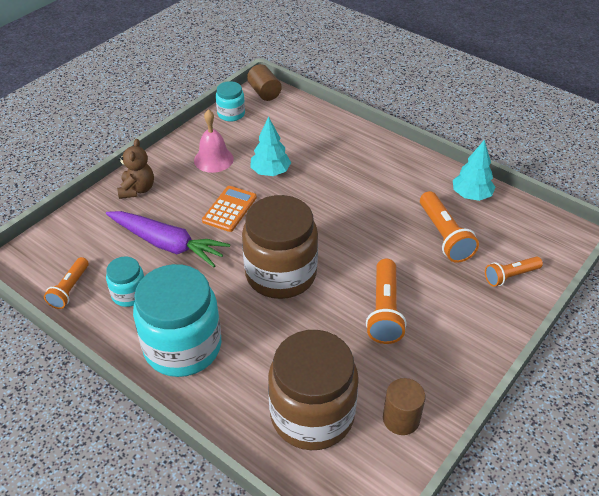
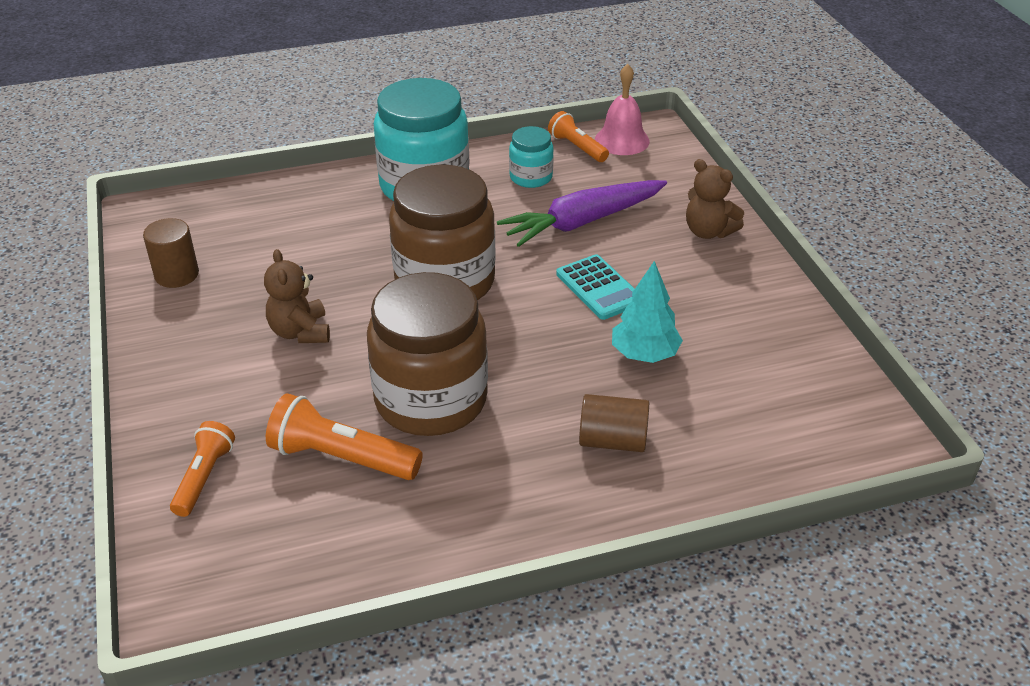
camera: 125 degrees right, 5 degrees down
(213, 159) = (721, 314): pink bell -> pink bell (622, 140)
(229, 209) = (599, 288): orange calculator -> turquoise calculator
(231, 114) = (833, 376): turquoise jar -> none
(264, 92) = (879, 443): brown cylinder -> brown cylinder (612, 441)
(312, 415) = (255, 227): brown jar -> brown jar (431, 400)
(384, 311) = (300, 332): orange flashlight -> brown teddy bear
(471, 195) = (380, 547): turquoise tree -> none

================

PROBLEM DESCRIPTION - Line by line, write out the material above exactly, with no images.

EXPECTED OUTPUT -
camera: 125 degrees right, 5 degrees down
(213, 159) = (721, 314): pink bell -> pink bell (622, 140)
(229, 209) = (599, 288): orange calculator -> turquoise calculator
(231, 114) = (833, 376): turquoise jar -> none
(264, 92) = (879, 443): brown cylinder -> brown cylinder (612, 441)
(312, 415) = (255, 227): brown jar -> brown jar (431, 400)
(384, 311) = (300, 332): orange flashlight -> brown teddy bear
(471, 195) = (380, 547): turquoise tree -> none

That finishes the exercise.